Once the pictures are set aside, transcribe each line of the data exactly.

#### Source data:
•••••

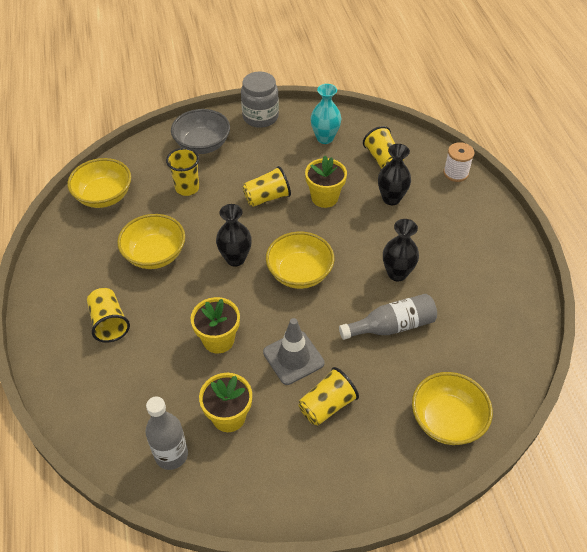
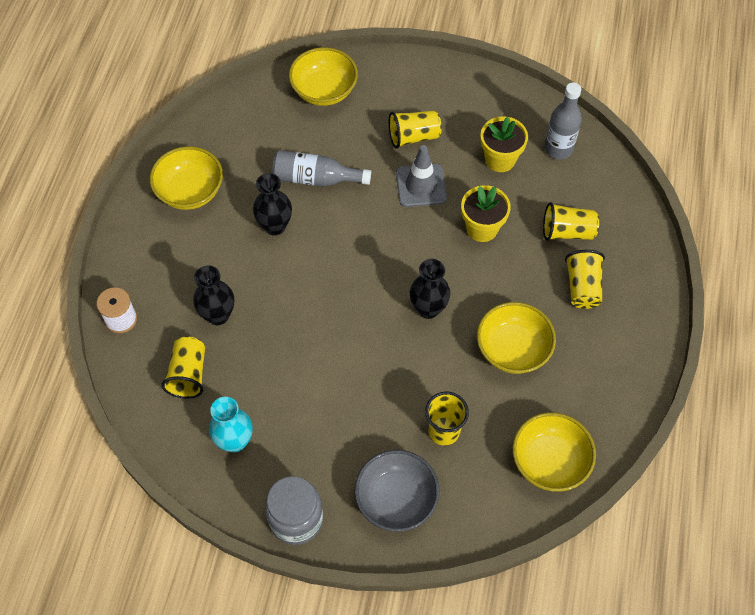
camera: 155 degrees left, 10 degrees up
(267, 197) = (356, 376): yellow cup -> yellow cup (567, 232)
(299, 273) = (370, 265): yellow bowl -> yellow bowl (190, 191)
(324, 197) = (290, 348): yellow flower pot -> none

•••••

#### Response:
camera: 155 degrees left, 10 degrees up
(267, 197) = (356, 376): yellow cup -> yellow cup (567, 232)
(299, 273) = (370, 265): yellow bowl -> yellow bowl (190, 191)
(324, 197) = (290, 348): yellow flower pot -> none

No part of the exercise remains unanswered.